▶ _Instructions to follow_: Please repeat nothing except the lines from the one containing "in_first: [35, 403, 93, 137]" through the end of the records, exactly and without pictures.

Extracted data entries
-- -- --

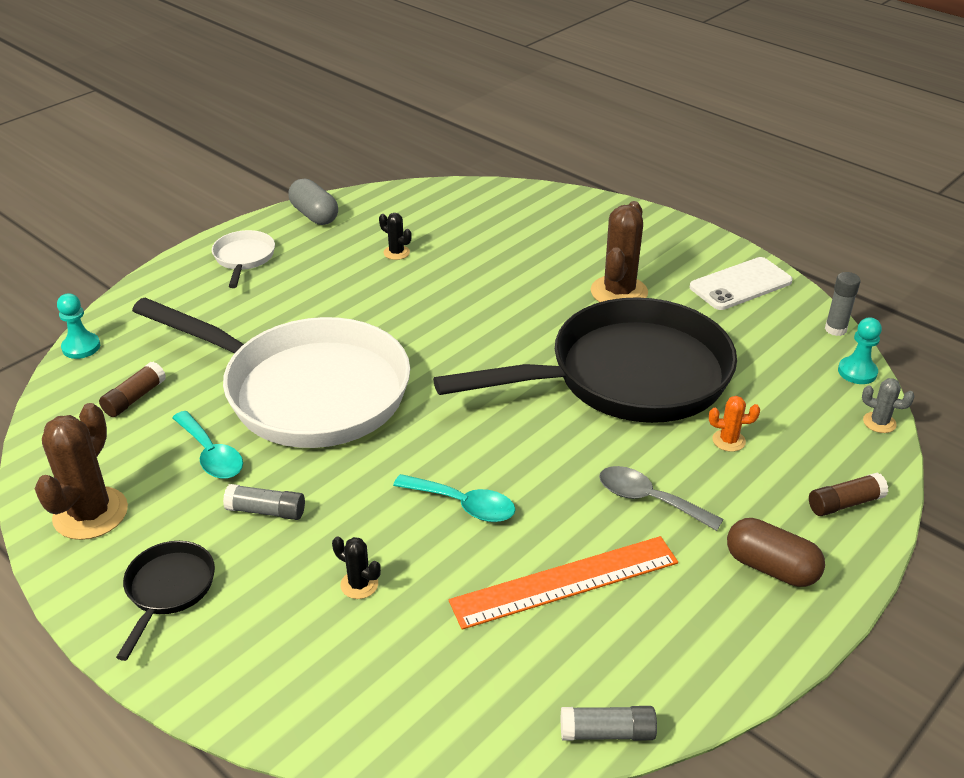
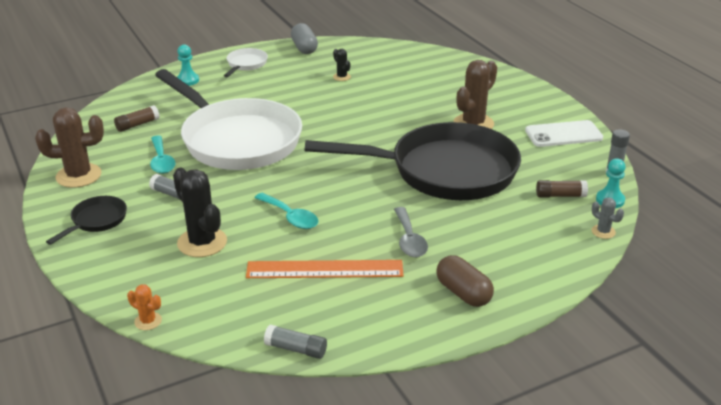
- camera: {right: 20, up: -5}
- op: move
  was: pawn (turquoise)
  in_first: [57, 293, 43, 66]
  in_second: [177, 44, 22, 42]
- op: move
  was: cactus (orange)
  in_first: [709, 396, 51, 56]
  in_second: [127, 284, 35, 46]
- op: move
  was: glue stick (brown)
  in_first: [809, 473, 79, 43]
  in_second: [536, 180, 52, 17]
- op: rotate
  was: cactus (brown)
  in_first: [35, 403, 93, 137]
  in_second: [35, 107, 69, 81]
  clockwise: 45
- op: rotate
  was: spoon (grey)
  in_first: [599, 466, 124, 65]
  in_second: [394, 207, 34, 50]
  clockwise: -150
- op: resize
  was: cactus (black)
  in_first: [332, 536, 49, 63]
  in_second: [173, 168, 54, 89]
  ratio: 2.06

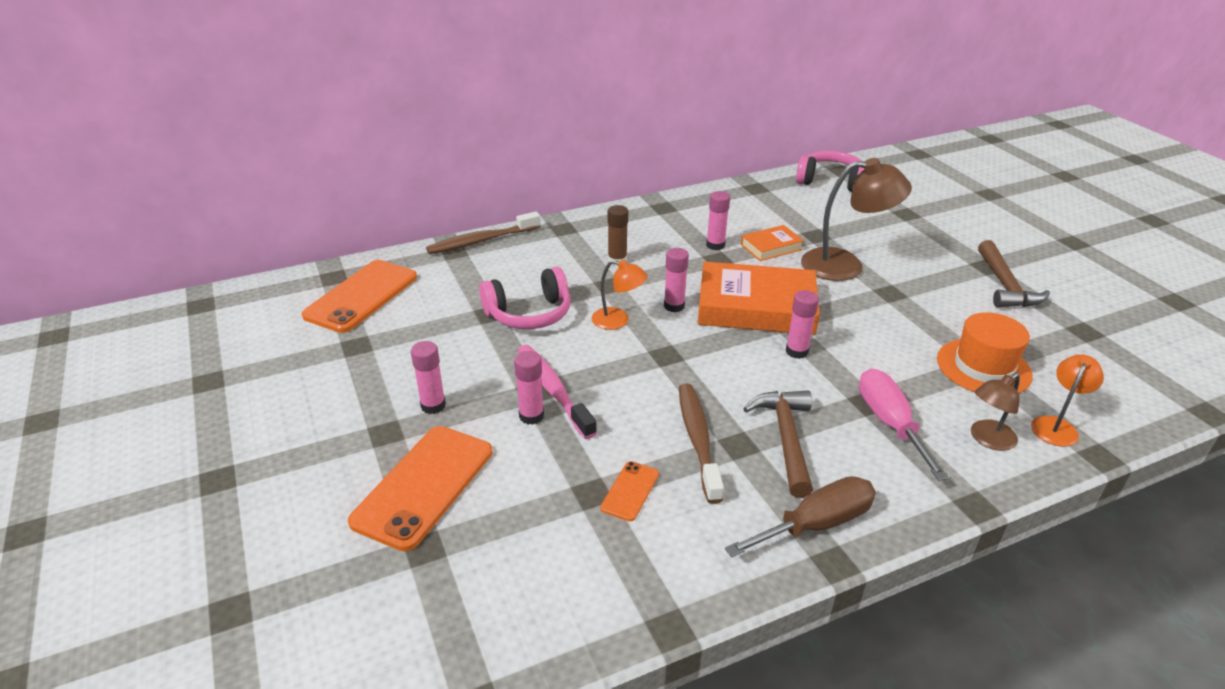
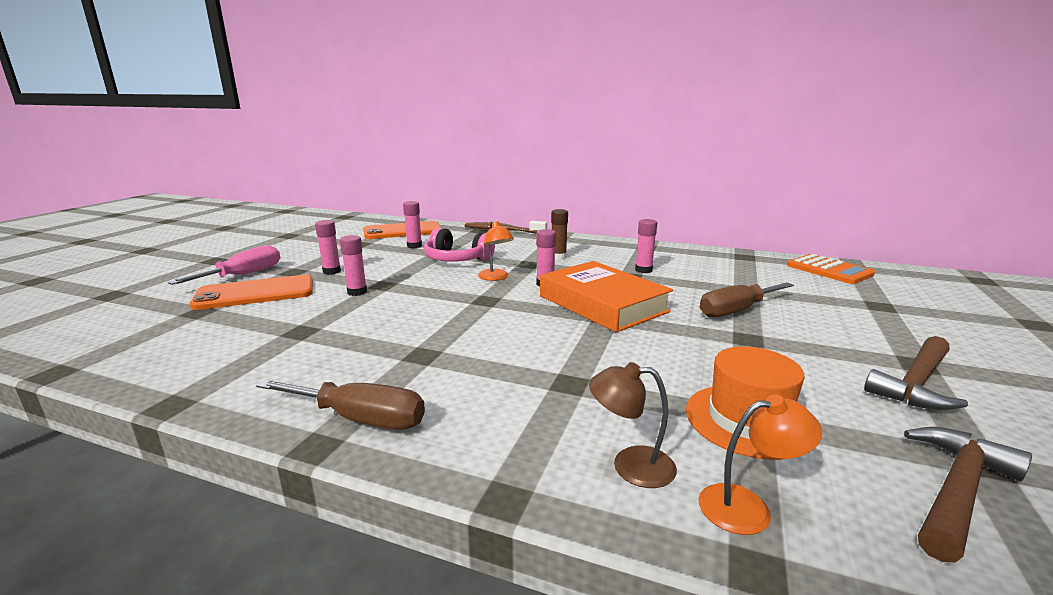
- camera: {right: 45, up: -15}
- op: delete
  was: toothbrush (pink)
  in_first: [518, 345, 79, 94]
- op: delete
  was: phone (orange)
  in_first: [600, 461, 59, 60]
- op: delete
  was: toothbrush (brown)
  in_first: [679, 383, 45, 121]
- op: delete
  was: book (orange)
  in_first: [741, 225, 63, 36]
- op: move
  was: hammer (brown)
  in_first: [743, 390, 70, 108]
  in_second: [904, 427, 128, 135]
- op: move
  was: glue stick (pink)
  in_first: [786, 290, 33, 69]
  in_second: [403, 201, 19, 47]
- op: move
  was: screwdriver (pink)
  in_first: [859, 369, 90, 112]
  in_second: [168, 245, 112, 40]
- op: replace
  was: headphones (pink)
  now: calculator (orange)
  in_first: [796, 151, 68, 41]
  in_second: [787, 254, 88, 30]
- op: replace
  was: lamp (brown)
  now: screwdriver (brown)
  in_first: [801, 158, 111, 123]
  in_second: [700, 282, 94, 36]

-- -- --

▶ _Written response_:
  in_first: [35, 403, 93, 137]
  in_second: [35, 107, 69, 81]
  clockwise: 45
- op: rotate
  was: spoon (grey)
  in_first: [599, 466, 124, 65]
  in_second: [394, 207, 34, 50]
  clockwise: -150
- op: resize
  was: cactus (black)
  in_first: [332, 536, 49, 63]
  in_second: [173, 168, 54, 89]
  ratio: 2.06

- camera: {right: 45, up: -15}
- op: delete
  was: toothbrush (pink)
  in_first: [518, 345, 79, 94]
- op: delete
  was: phone (orange)
  in_first: [600, 461, 59, 60]
- op: delete
  was: toothbrush (brown)
  in_first: [679, 383, 45, 121]
- op: delete
  was: book (orange)
  in_first: [741, 225, 63, 36]
- op: move
  was: hammer (brown)
  in_first: [743, 390, 70, 108]
  in_second: [904, 427, 128, 135]
- op: move
  was: glue stick (pink)
  in_first: [786, 290, 33, 69]
  in_second: [403, 201, 19, 47]
- op: move
  was: screwdriver (pink)
  in_first: [859, 369, 90, 112]
  in_second: [168, 245, 112, 40]
- op: replace
  was: headphones (pink)
  now: calculator (orange)
  in_first: [796, 151, 68, 41]
  in_second: [787, 254, 88, 30]
- op: replace
  was: lamp (brown)
  now: screwdriver (brown)
  in_first: [801, 158, 111, 123]
  in_second: [700, 282, 94, 36]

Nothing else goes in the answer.